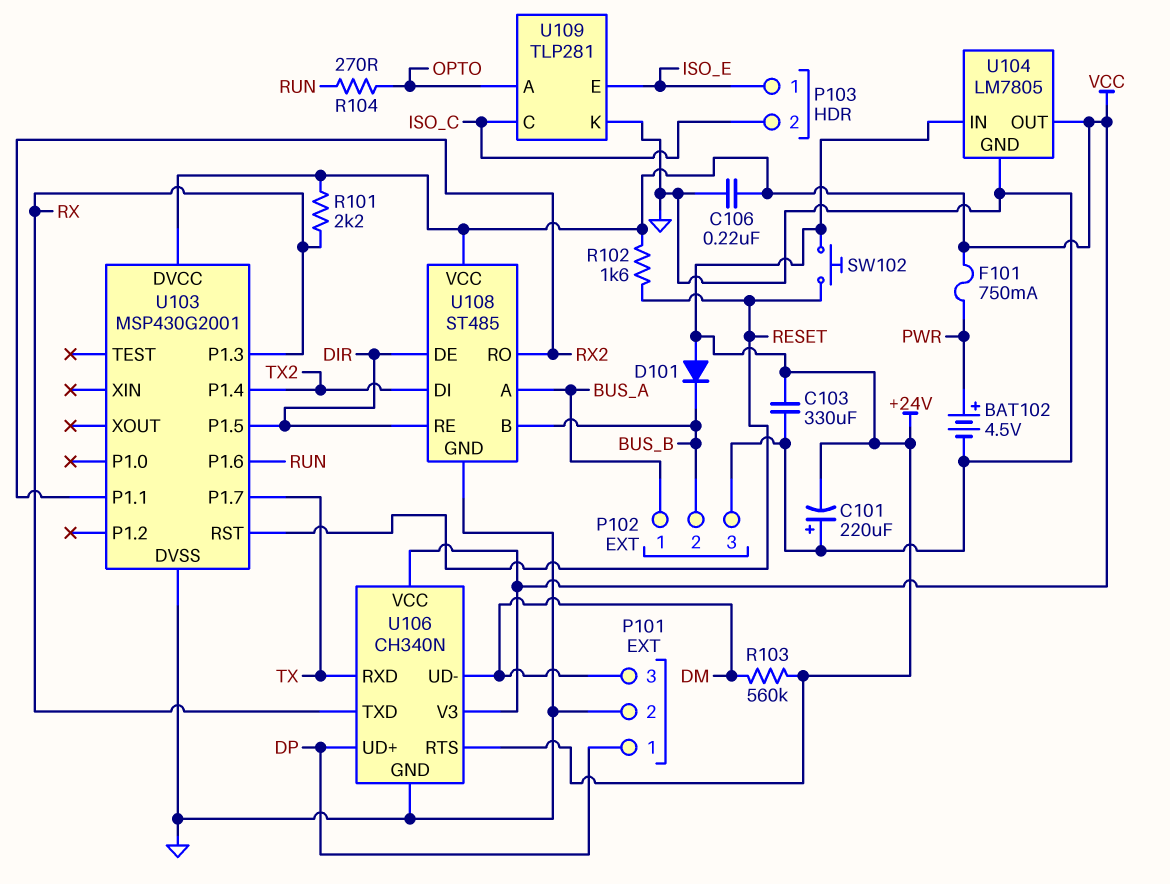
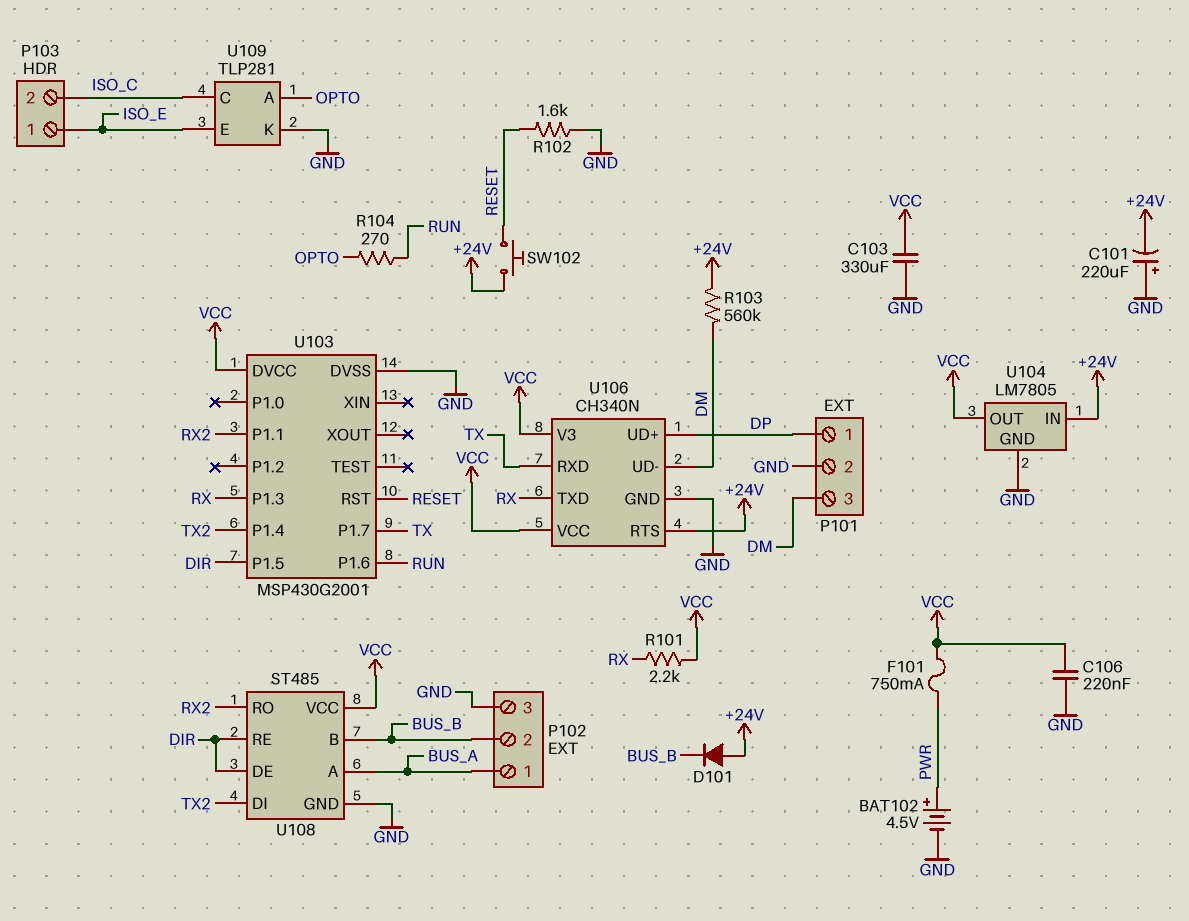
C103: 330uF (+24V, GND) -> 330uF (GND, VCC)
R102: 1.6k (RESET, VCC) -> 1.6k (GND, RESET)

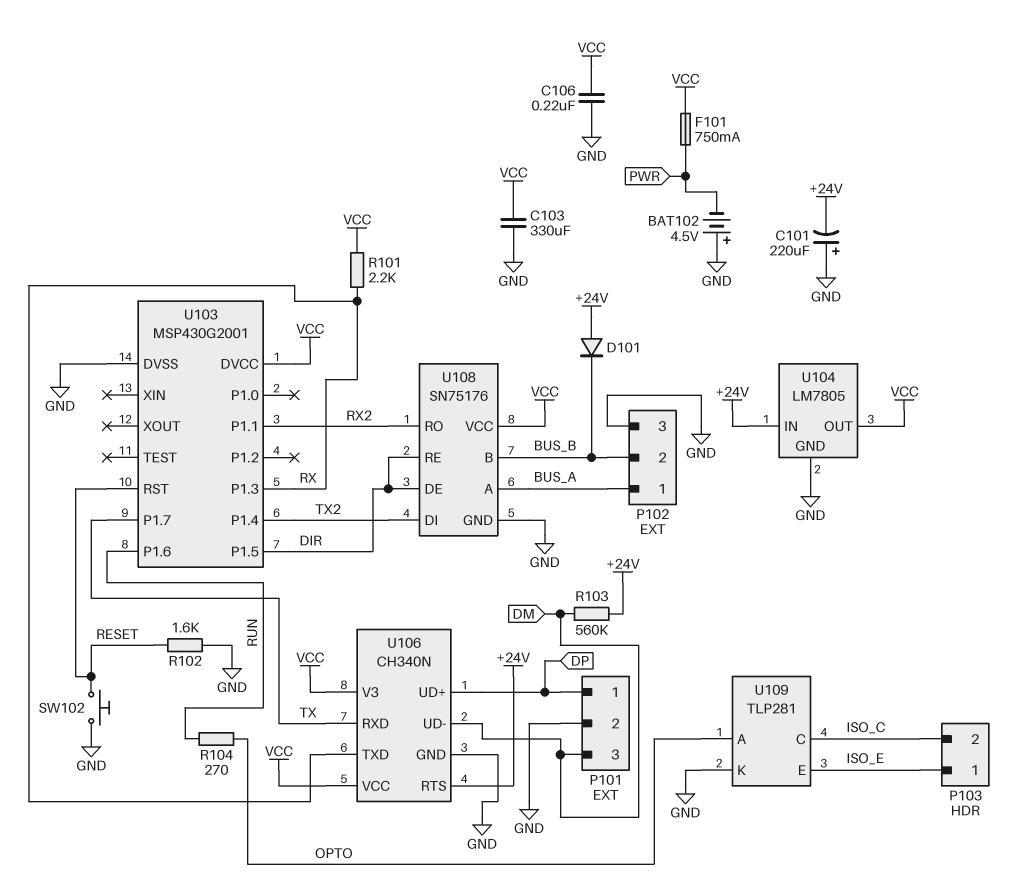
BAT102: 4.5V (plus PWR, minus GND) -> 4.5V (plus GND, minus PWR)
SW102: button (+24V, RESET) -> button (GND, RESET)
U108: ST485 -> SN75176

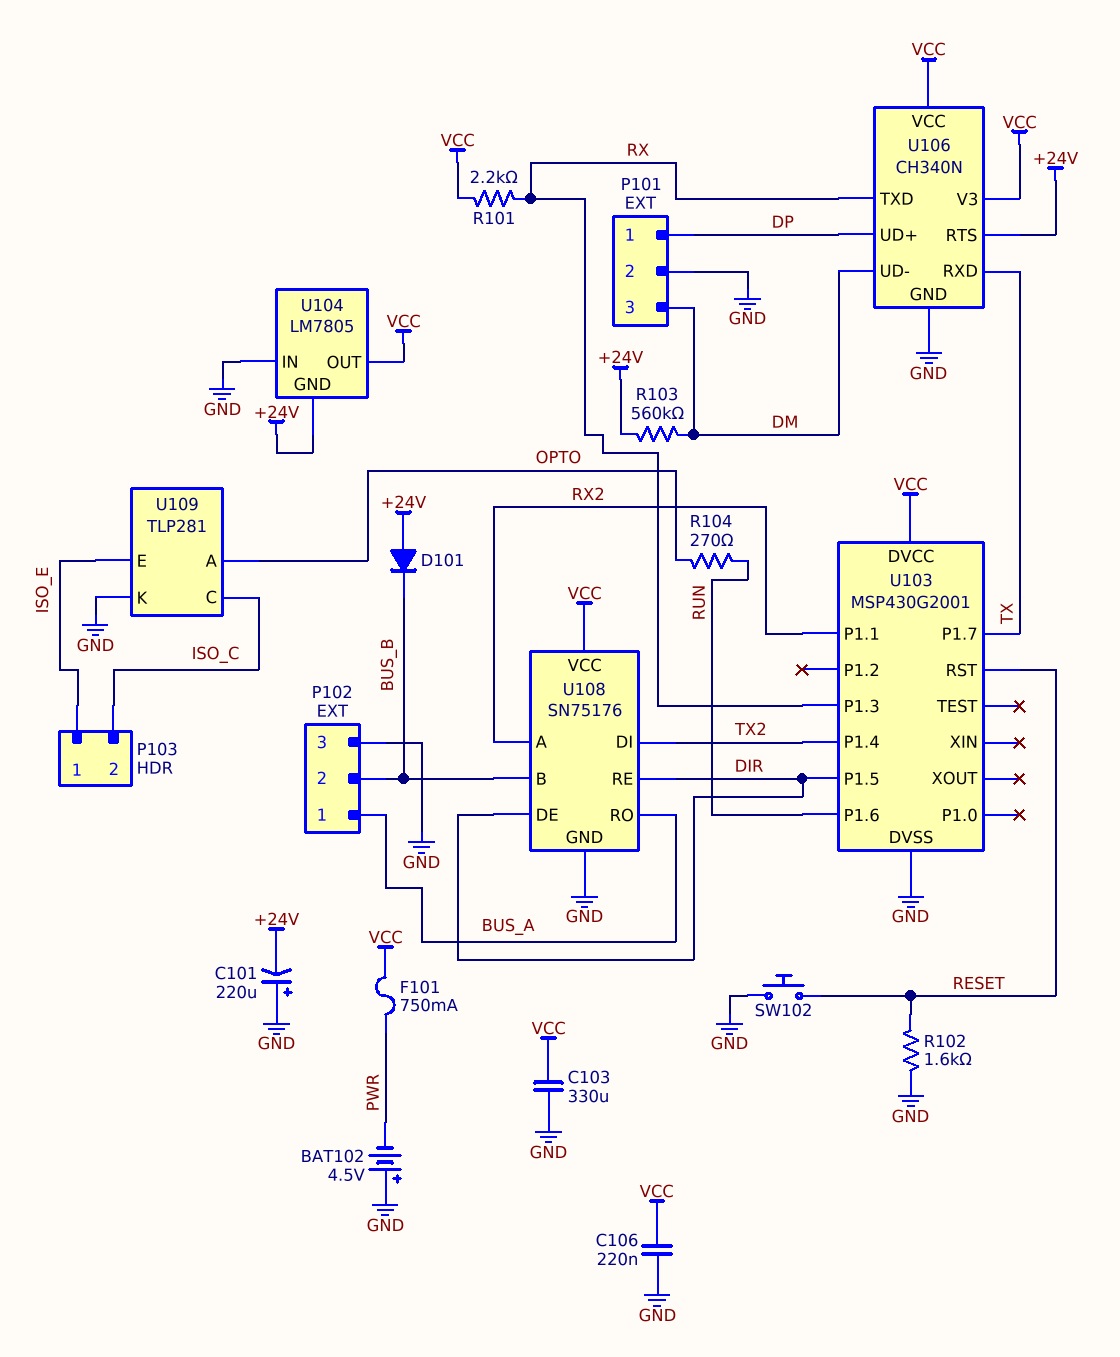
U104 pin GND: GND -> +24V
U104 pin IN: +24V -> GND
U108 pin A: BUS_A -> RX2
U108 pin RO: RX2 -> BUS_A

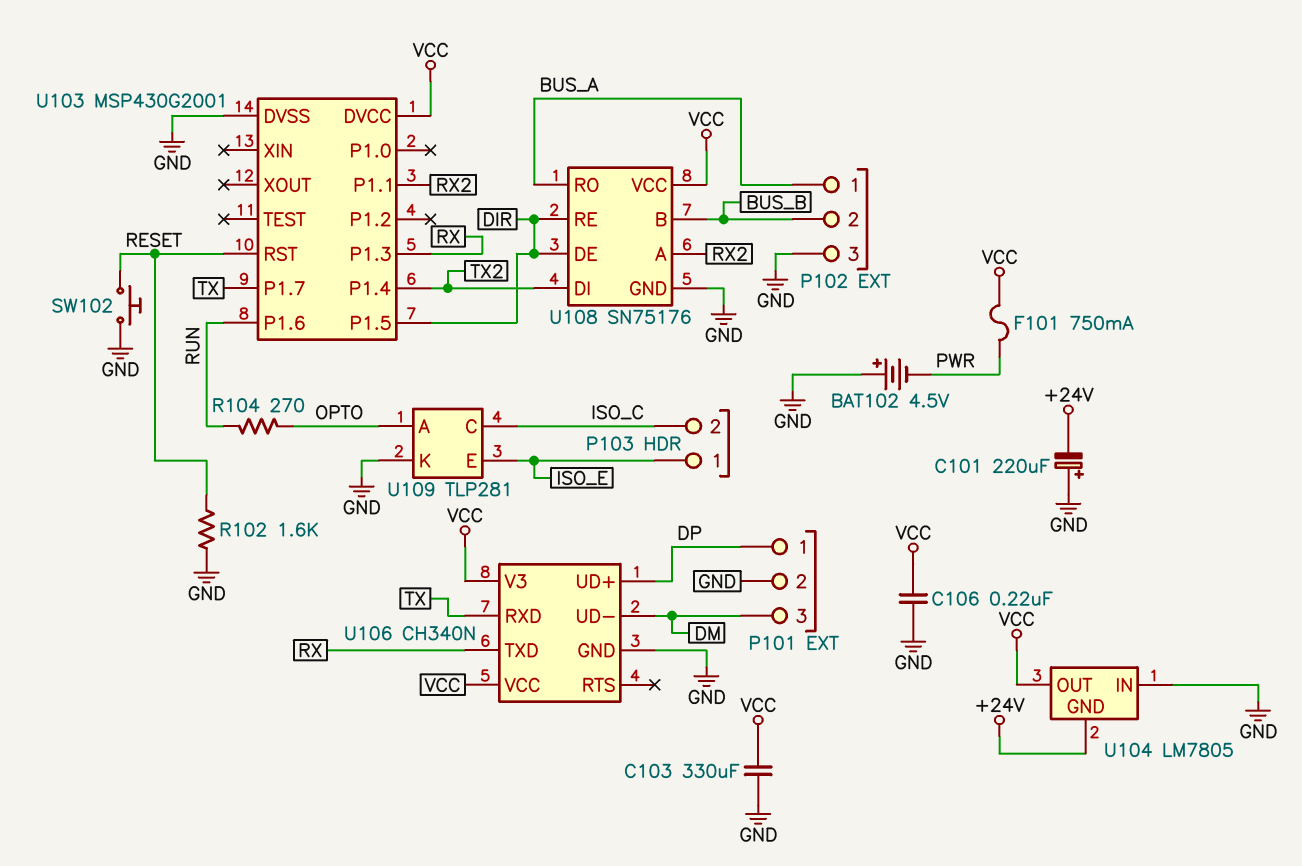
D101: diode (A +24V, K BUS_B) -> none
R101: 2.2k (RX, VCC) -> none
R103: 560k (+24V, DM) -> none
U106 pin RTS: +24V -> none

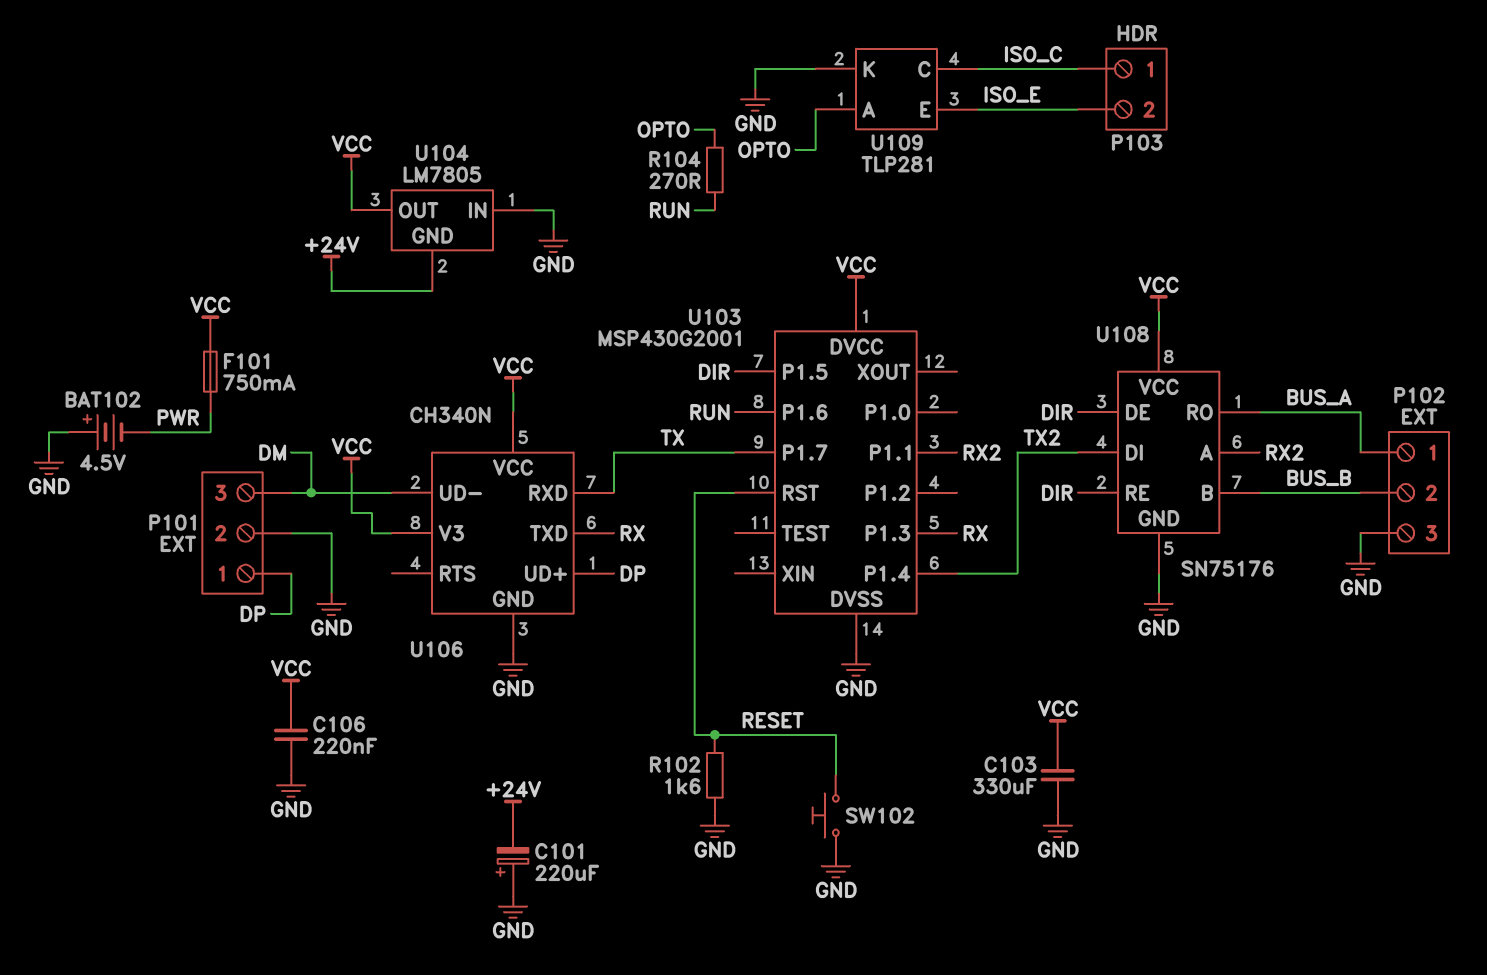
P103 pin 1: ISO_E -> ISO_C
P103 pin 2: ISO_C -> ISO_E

::::::::::

Directions – Without the pictures, return all the entries above exactly as they stand.

Written reply –
C103: 330uF (+24V, GND) -> 330uF (GND, VCC)
R102: 1.6k (RESET, VCC) -> 1.6k (GND, RESET)

BAT102: 4.5V (plus PWR, minus GND) -> 4.5V (plus GND, minus PWR)
SW102: button (+24V, RESET) -> button (GND, RESET)
U108: ST485 -> SN75176

U104 pin GND: GND -> +24V
U104 pin IN: +24V -> GND
U108 pin A: BUS_A -> RX2
U108 pin RO: RX2 -> BUS_A

D101: diode (A +24V, K BUS_B) -> none
R101: 2.2k (RX, VCC) -> none
R103: 560k (+24V, DM) -> none
U106 pin RTS: +24V -> none

P103 pin 1: ISO_E -> ISO_C
P103 pin 2: ISO_C -> ISO_E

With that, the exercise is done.